Problem to solve → In the records below, find the line with "domek/żółty <502, 154>", then retype it and every following line exactly, stopping after the line with "camera: 10 degrees left, 15 degrees up". Leave the pictures out.

Saved entries:
════════

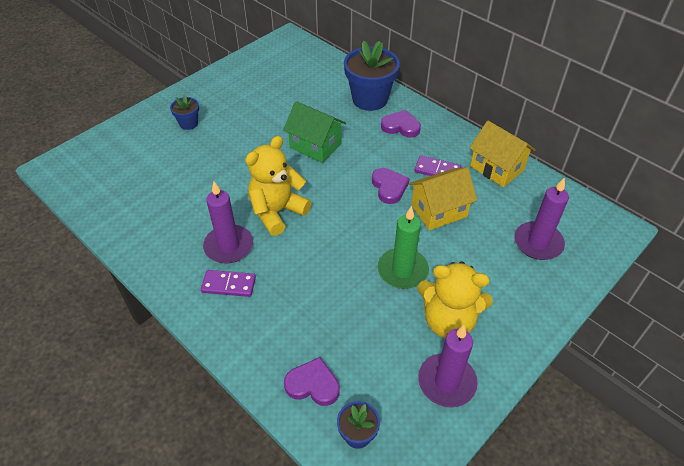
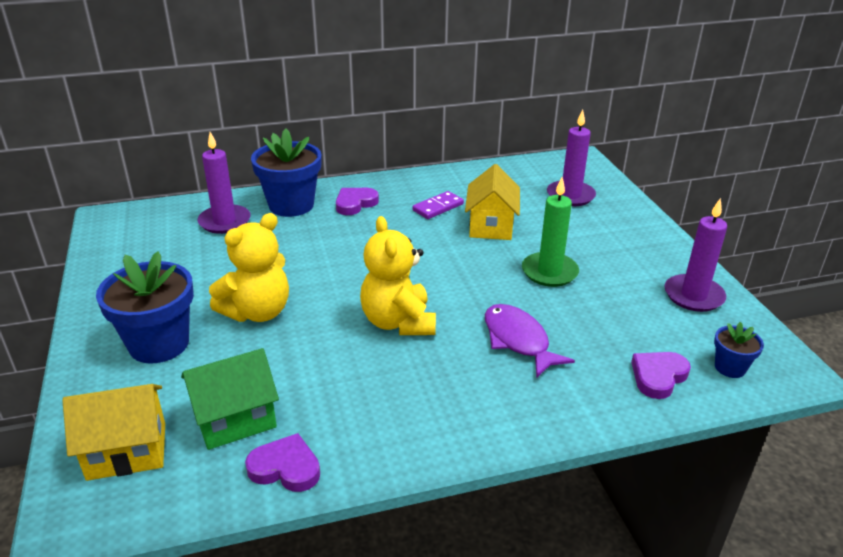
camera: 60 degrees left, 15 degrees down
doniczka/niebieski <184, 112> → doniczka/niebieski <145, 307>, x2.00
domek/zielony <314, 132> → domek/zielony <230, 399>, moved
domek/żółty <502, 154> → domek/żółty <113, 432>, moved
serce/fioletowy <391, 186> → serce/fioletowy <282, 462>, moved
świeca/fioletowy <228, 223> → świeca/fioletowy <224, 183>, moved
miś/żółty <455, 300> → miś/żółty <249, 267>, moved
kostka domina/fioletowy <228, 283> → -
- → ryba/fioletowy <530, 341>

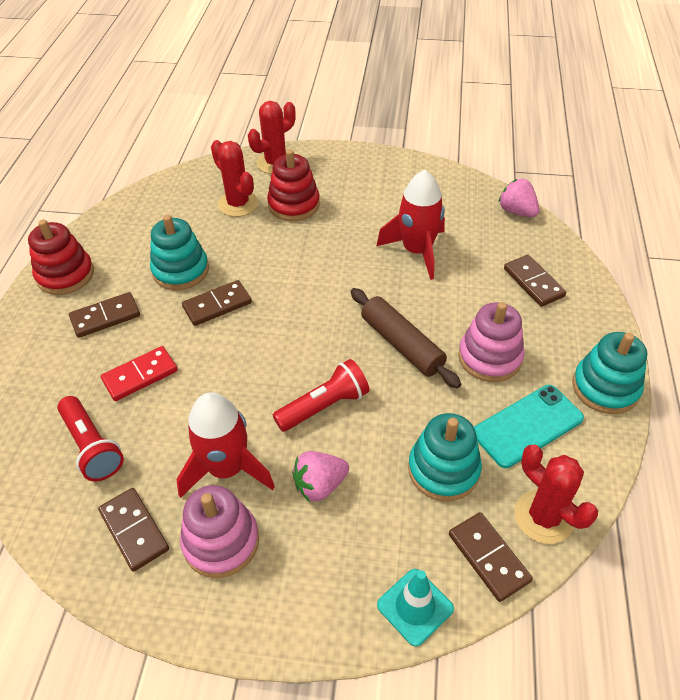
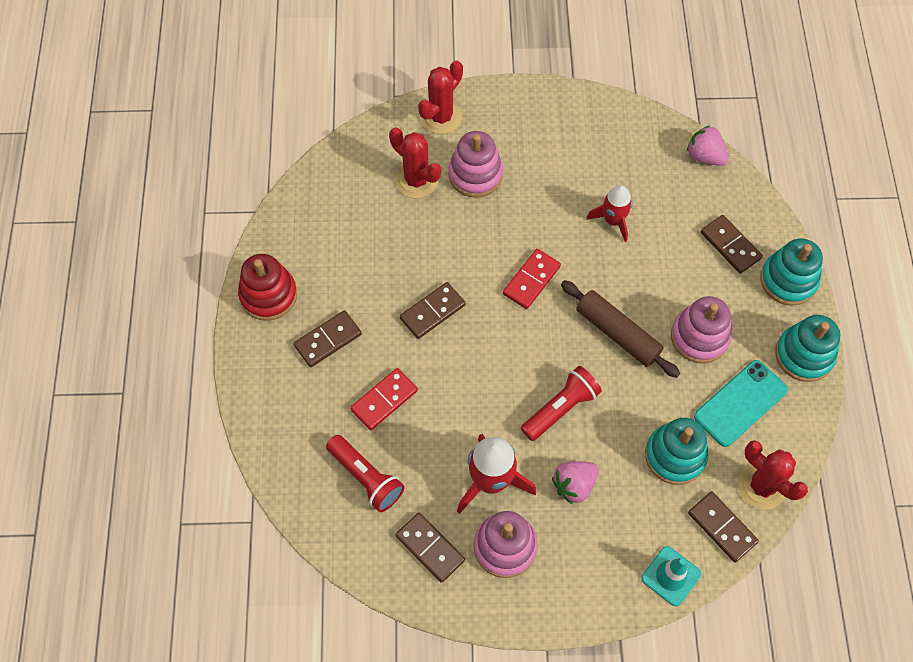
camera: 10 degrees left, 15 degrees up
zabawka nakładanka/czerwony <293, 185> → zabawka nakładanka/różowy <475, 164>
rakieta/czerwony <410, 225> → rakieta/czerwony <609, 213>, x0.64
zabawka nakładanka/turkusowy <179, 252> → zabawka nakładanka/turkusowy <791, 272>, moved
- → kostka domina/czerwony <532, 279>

════════

Finished task →
domek/żółty <502, 154> → domek/żółty <113, 432>, moved
serce/fioletowy <391, 186> → serce/fioletowy <282, 462>, moved
świeca/fioletowy <228, 223> → świeca/fioletowy <224, 183>, moved
miś/żółty <455, 300> → miś/żółty <249, 267>, moved
kostka domina/fioletowy <228, 283> → -
- → ryba/fioletowy <530, 341>

camera: 10 degrees left, 15 degrees up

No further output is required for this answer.